#### Work item
Identify every line in the records below that contains the word "KEYS", and copy each of those lines.

[Dataset items]
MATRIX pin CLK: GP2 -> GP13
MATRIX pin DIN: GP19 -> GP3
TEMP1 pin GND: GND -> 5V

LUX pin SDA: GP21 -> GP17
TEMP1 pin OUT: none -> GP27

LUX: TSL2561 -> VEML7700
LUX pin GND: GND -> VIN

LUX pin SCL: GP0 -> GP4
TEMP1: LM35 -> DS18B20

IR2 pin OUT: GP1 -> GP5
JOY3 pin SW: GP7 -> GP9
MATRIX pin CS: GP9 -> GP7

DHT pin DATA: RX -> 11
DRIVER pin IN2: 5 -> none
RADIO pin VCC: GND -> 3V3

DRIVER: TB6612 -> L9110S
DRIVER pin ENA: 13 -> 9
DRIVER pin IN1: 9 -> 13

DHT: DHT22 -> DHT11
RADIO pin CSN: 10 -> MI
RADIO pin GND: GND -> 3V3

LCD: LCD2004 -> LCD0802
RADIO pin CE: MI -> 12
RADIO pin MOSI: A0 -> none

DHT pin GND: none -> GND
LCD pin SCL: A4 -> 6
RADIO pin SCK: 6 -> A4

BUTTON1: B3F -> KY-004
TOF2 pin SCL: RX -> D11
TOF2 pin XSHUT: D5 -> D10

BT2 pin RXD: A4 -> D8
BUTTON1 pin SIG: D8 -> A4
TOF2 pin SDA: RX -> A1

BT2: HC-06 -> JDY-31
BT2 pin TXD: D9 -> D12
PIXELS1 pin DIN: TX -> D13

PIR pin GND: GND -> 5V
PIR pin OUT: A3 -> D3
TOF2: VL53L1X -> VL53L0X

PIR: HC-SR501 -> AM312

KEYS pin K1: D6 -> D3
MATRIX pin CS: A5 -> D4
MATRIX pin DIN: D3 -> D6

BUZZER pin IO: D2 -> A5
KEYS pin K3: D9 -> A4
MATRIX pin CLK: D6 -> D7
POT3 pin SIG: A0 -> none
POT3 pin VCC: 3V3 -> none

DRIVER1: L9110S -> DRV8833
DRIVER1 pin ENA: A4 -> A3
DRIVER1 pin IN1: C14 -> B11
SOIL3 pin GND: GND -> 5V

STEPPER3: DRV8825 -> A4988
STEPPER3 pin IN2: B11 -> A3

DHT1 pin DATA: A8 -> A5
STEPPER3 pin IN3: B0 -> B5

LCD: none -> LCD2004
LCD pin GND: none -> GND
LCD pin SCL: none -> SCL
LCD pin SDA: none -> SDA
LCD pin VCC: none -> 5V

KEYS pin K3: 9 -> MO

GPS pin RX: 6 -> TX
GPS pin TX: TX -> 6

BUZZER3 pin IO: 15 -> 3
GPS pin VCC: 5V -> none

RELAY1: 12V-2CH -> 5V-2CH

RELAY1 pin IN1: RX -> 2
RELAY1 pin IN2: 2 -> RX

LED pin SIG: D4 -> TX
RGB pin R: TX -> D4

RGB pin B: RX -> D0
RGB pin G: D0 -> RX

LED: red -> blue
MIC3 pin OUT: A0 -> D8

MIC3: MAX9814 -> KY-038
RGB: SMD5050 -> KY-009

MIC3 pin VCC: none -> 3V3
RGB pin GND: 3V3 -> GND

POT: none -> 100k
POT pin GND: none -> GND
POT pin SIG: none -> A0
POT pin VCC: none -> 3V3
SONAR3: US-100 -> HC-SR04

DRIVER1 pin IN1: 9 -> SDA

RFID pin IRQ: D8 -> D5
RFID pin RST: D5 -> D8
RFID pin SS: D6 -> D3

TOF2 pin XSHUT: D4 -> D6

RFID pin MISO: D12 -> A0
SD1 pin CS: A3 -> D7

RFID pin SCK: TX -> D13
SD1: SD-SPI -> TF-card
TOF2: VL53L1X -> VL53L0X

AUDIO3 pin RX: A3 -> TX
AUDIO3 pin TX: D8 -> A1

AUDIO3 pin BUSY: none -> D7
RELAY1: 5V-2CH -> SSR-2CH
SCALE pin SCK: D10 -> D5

#### Answer space
KEYS pin K1: D6 -> D3
KEYS pin K3: D9 -> A4
KEYS pin K3: 9 -> MO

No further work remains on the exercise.